Task description: All of the data below should be repeated exactly. Pictures should not be included.

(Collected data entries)
□ □ □ □

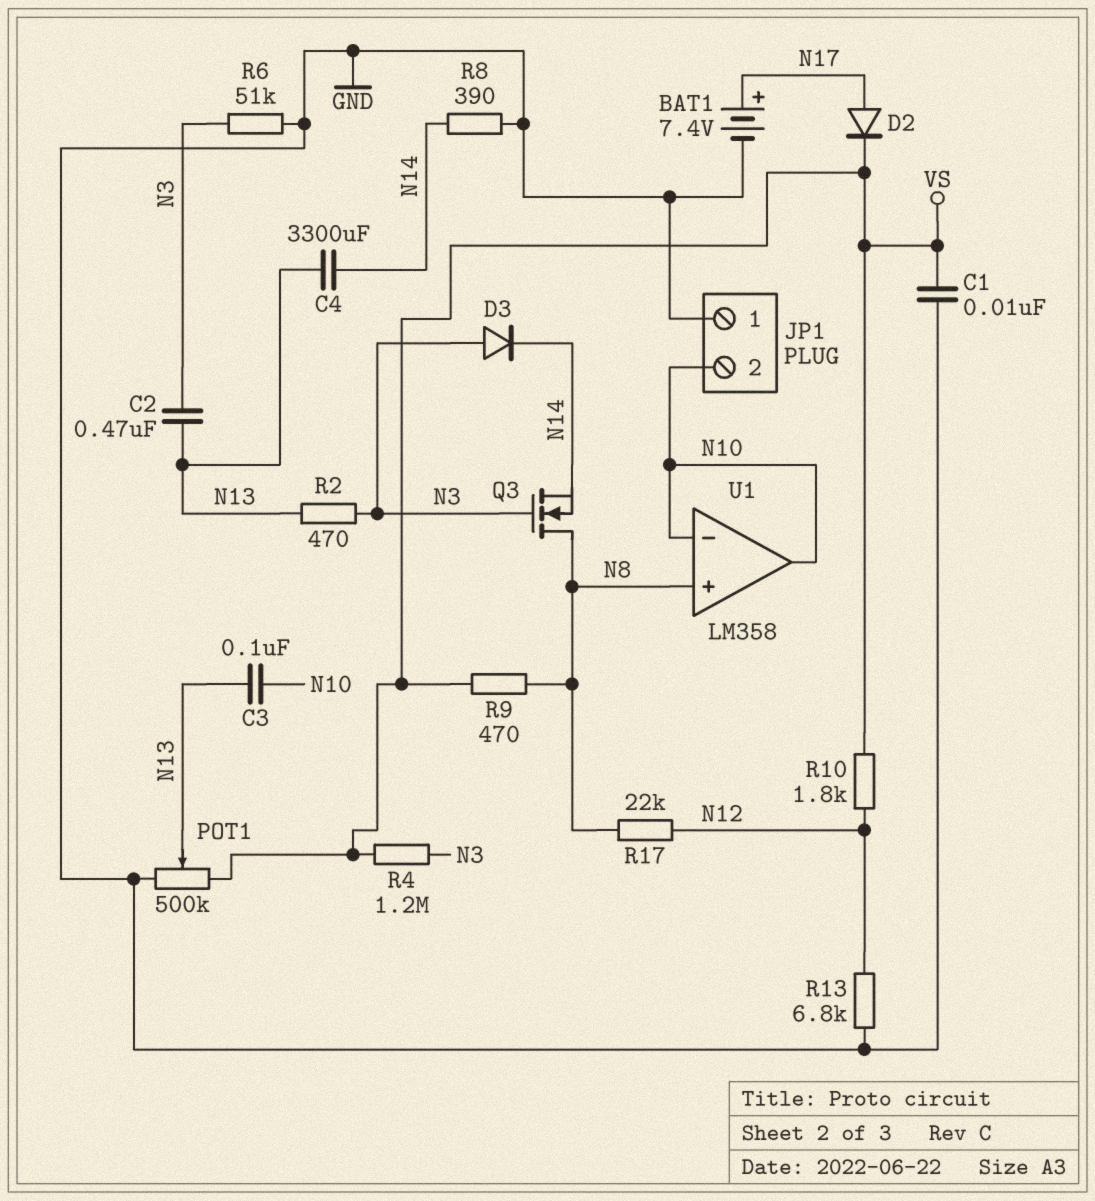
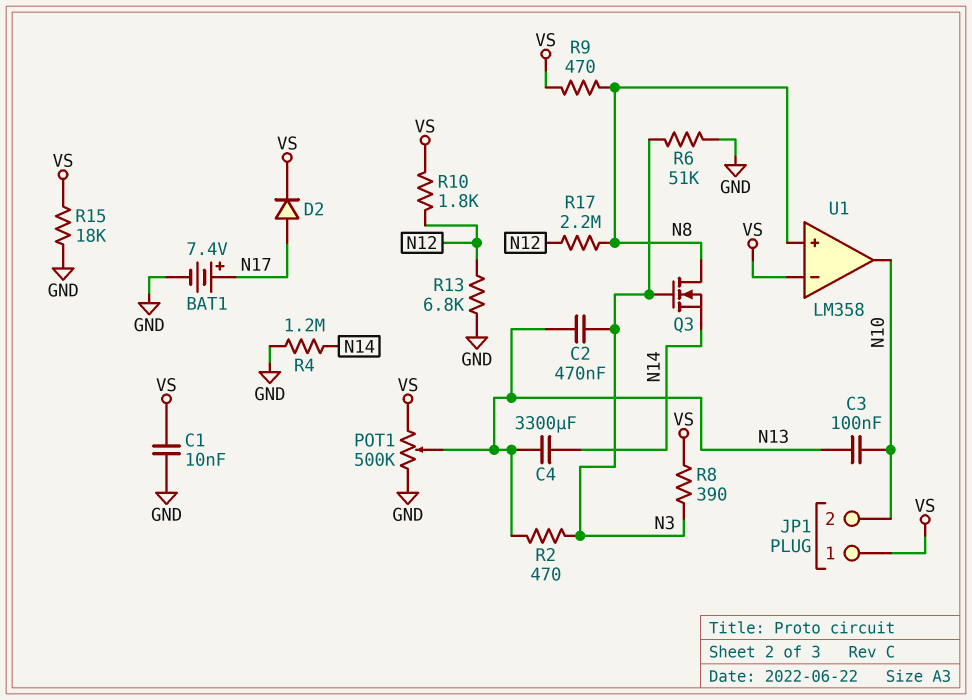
D3: diode (A N3, K N14) -> none
JP1 pin 1: GND -> VS
R4: 1.2M (N3, VS) -> 1.2M (GND, N14)
R8: 390 (GND, N14) -> 390 (N3, VS)
R15: none -> 18k (GND, VS)
R17: 22k (N8, N12) -> 2.2M (N8, N12)
U1 pin in-: N10 -> VS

□ □ □ □

Result for this exercise:
D3: diode (A N3, K N14) -> none
JP1 pin 1: GND -> VS
R4: 1.2M (N3, VS) -> 1.2M (GND, N14)
R8: 390 (GND, N14) -> 390 (N3, VS)
R15: none -> 18k (GND, VS)
R17: 22k (N8, N12) -> 2.2M (N8, N12)
U1 pin in-: N10 -> VS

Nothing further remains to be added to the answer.